— START OF RECORDS FOR THE EXERCISE —

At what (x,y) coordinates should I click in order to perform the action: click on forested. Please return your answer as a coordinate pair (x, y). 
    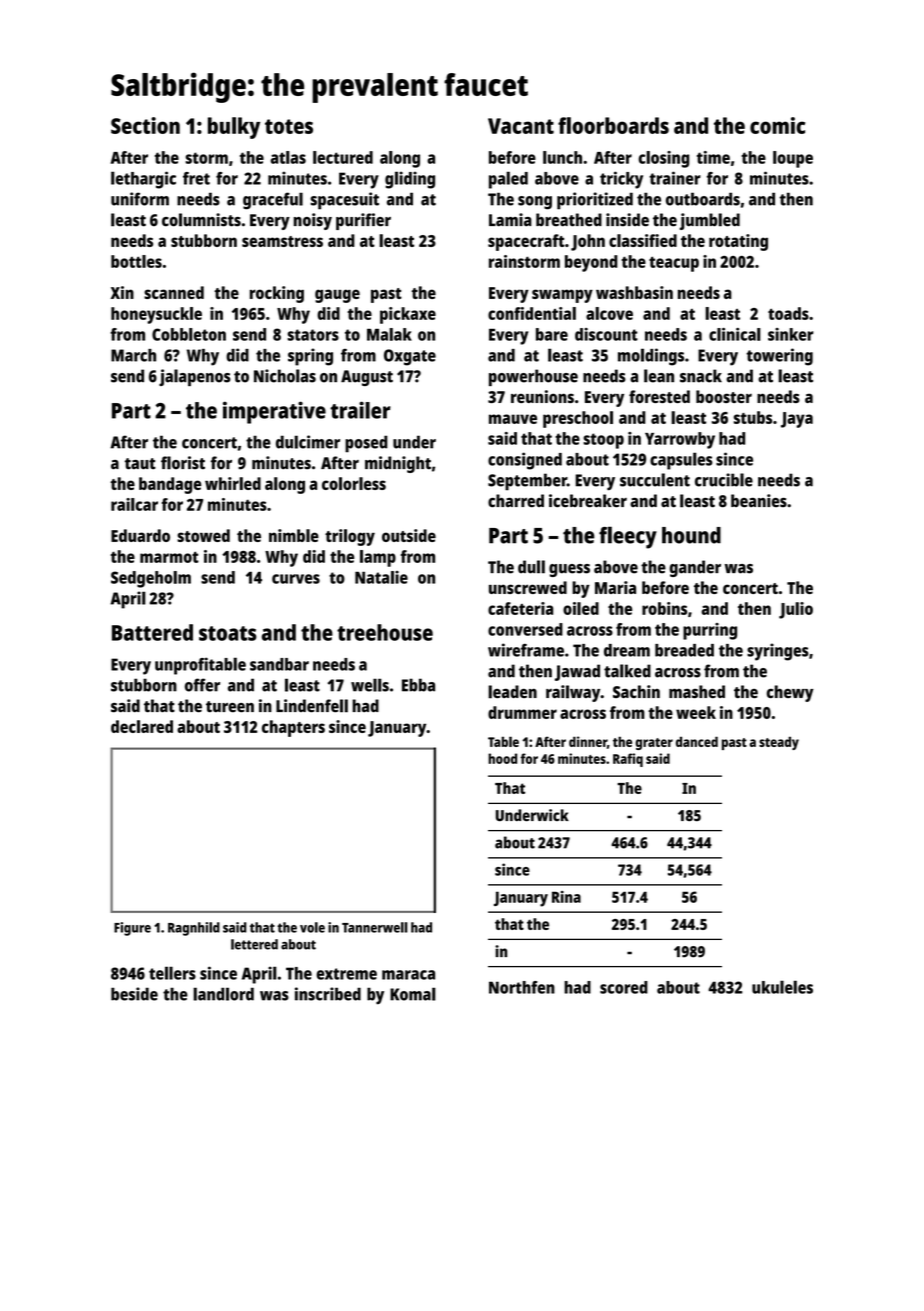
    Looking at the image, I should click on (659, 396).
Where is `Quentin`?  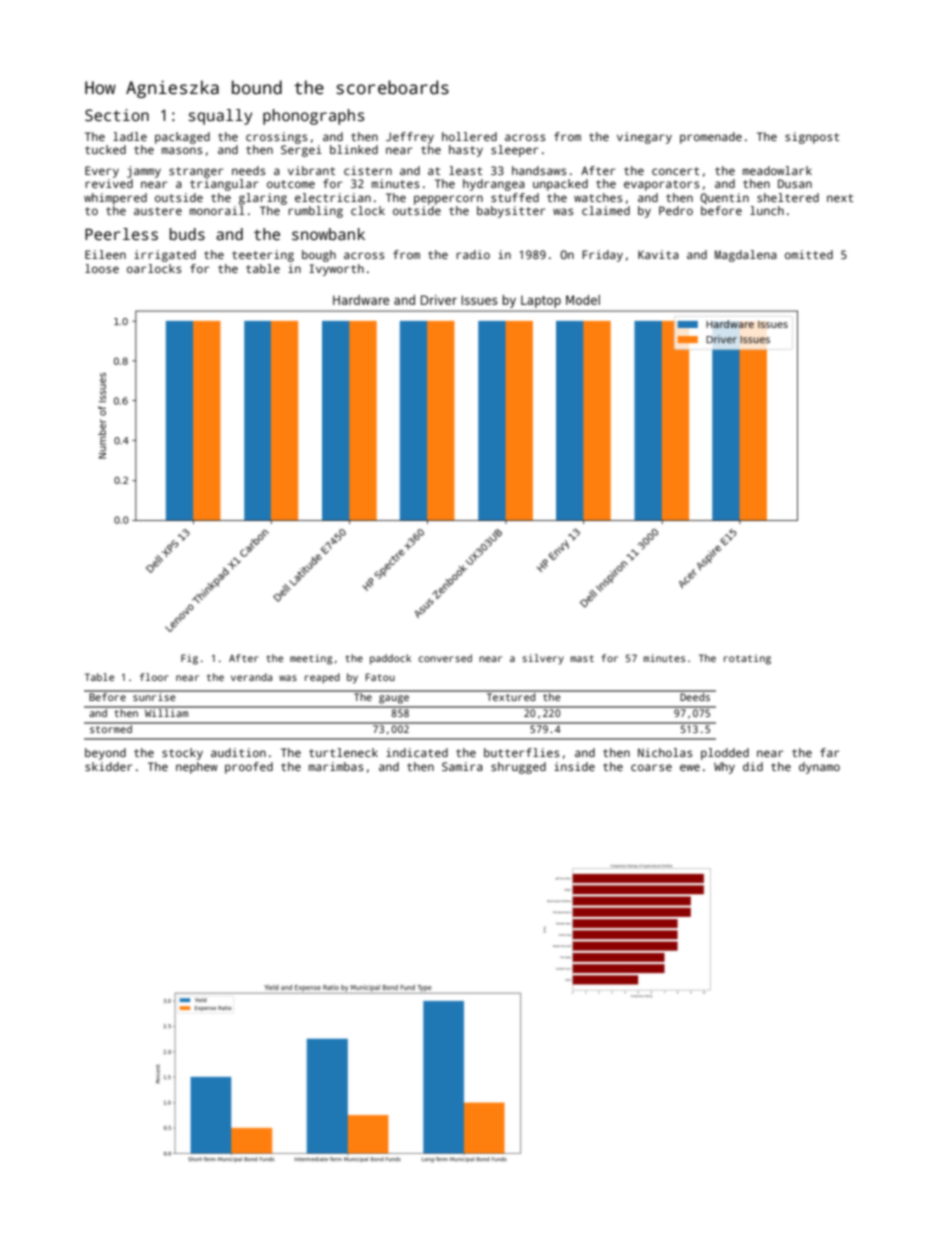 Quentin is located at coordinates (724, 198).
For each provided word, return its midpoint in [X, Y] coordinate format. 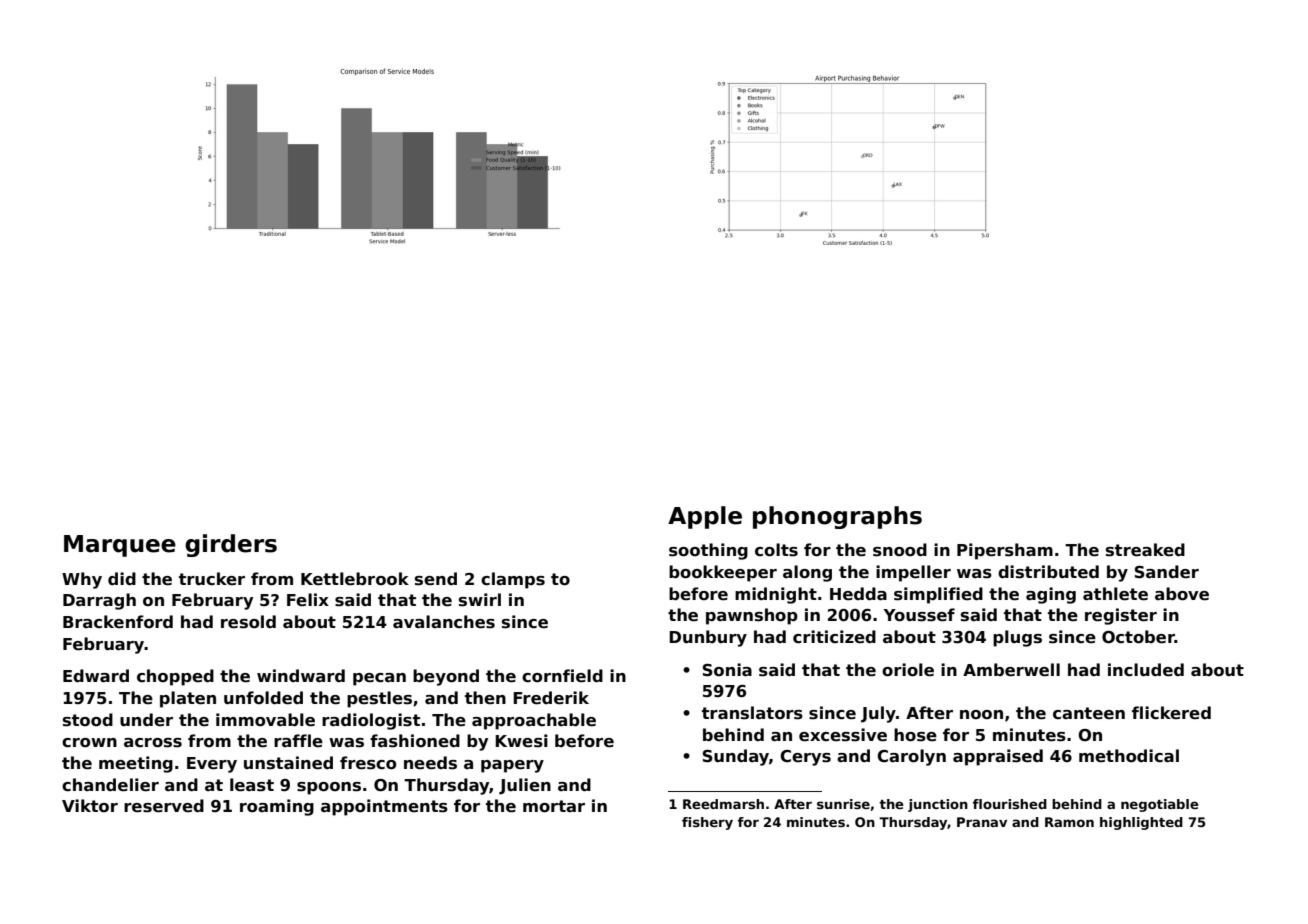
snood [900, 550]
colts [776, 550]
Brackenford [118, 622]
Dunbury [708, 638]
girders [231, 545]
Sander [1167, 572]
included [1146, 670]
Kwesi [521, 741]
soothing [708, 551]
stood [88, 720]
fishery [707, 823]
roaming [277, 807]
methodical [1129, 756]
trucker [212, 579]
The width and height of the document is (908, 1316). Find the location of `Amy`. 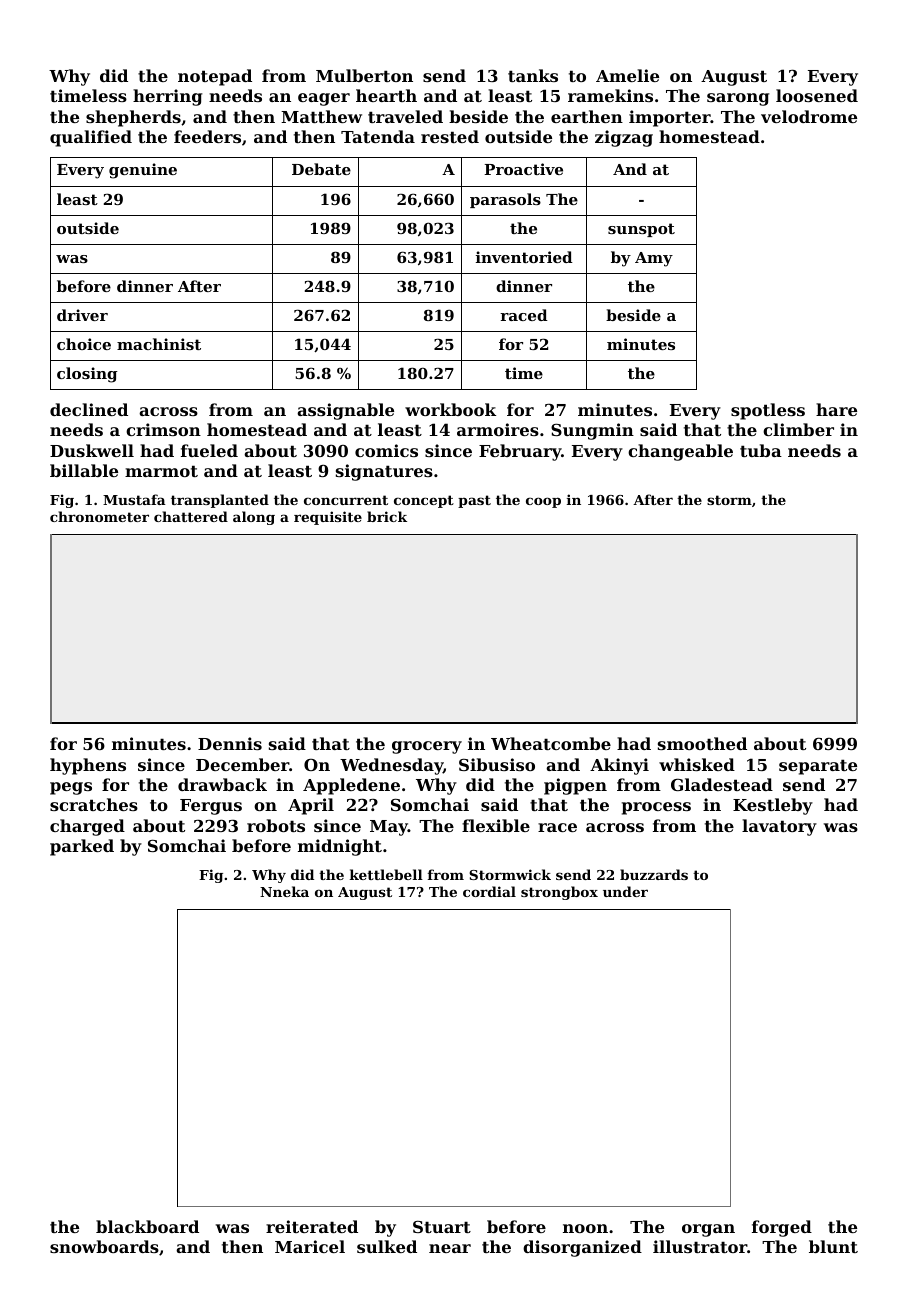

Amy is located at coordinates (654, 259).
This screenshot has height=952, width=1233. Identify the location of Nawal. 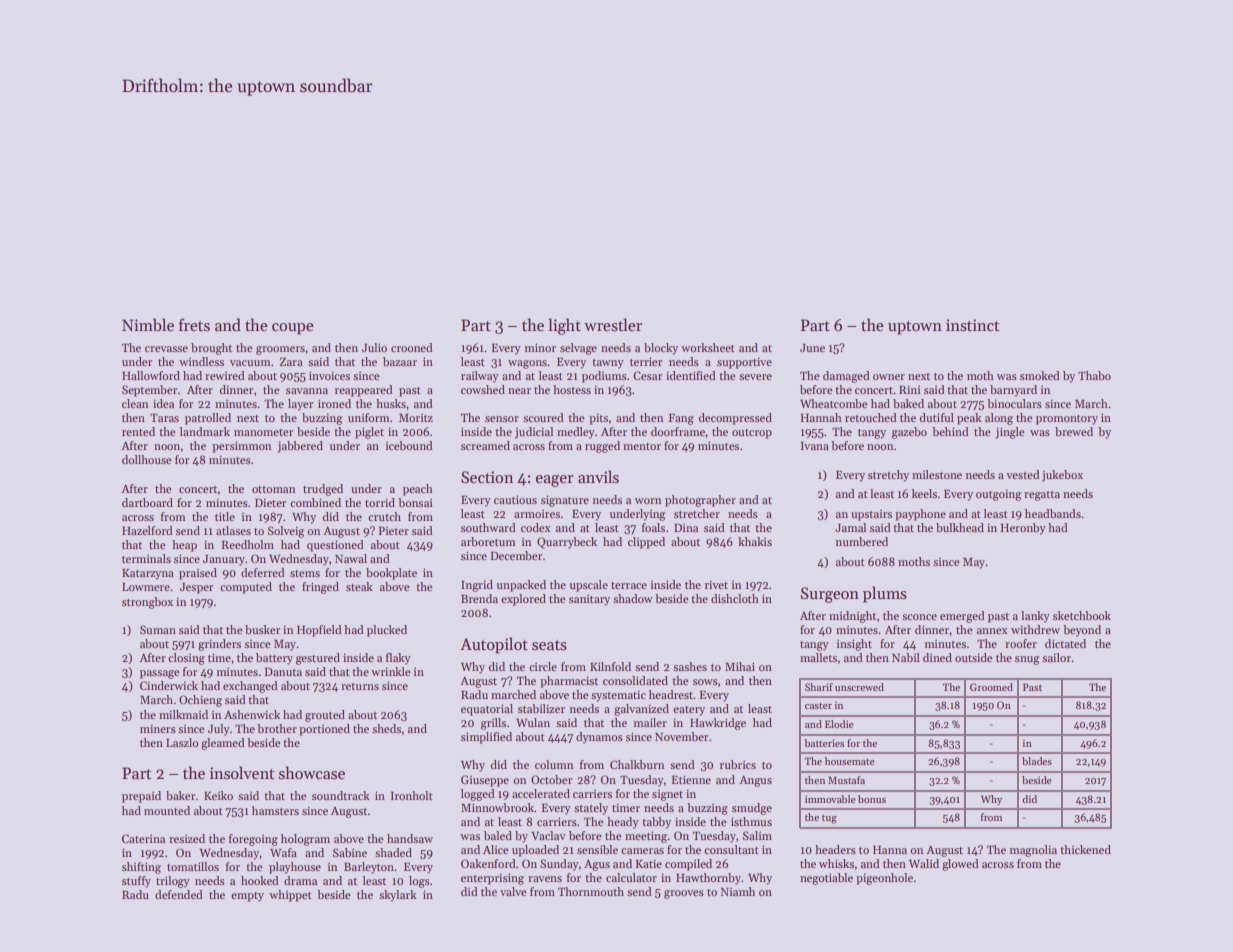
(351, 558).
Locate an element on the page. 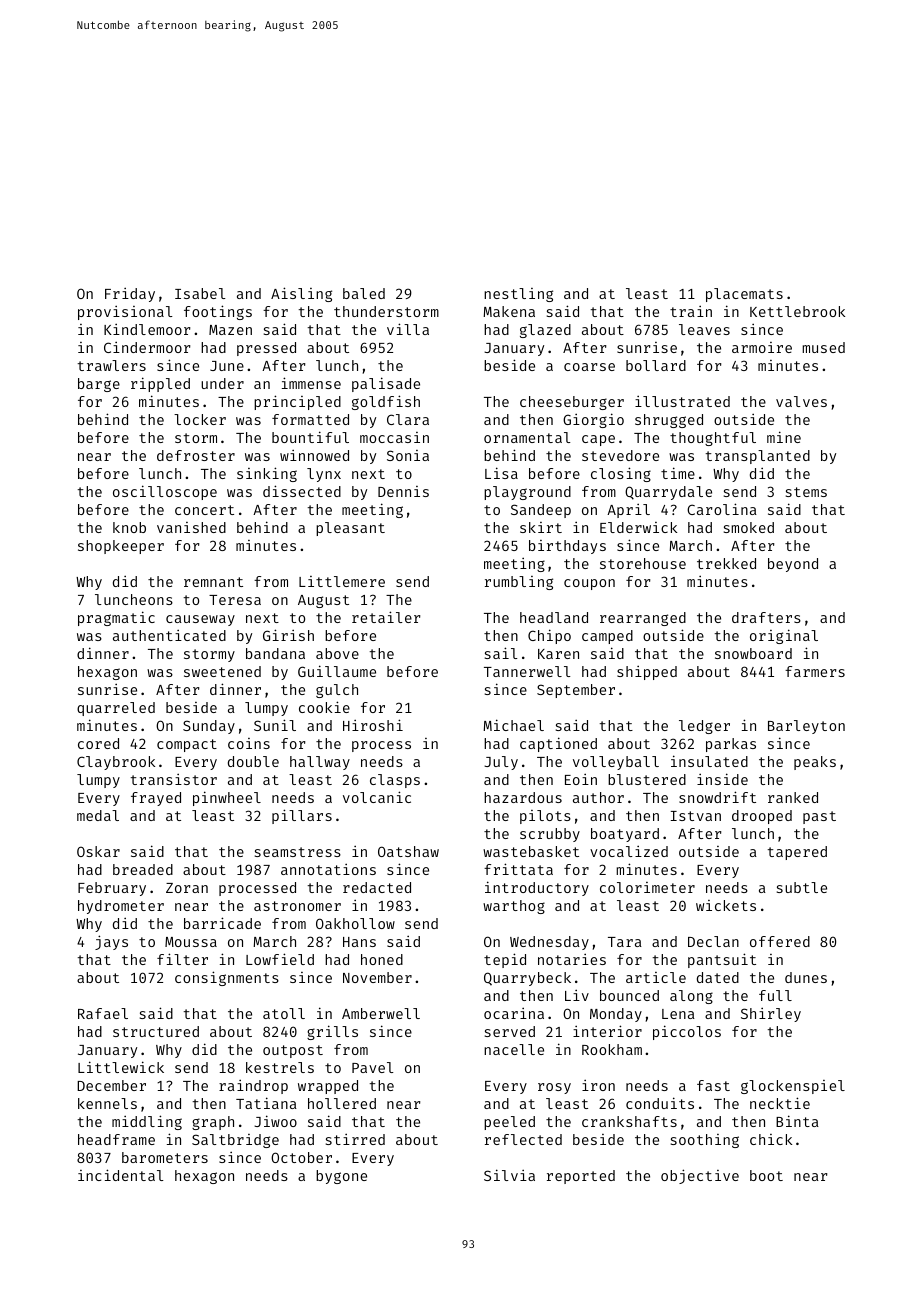 The image size is (924, 1308). astronomer is located at coordinates (297, 906).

— END OF RECORDS FOR THE EXERCISE —

● **SHORT TASK**
Print the lines above word for word, from the line containing "included [1146, 670]" through the line containing "Amy is located at coordinates (654, 259).", both included. Leave the pictures out of your answer.

● **OUTPUT OF THE TASK**
included [1146, 670]
Kwesi [521, 741]
soothing [708, 551]
stood [88, 720]
fishery [707, 823]
roaming [277, 807]
methodical [1129, 756]
trucker [212, 579]
The width and height of the document is (908, 1316). Find the location of `Amy`. 

Amy is located at coordinates (654, 259).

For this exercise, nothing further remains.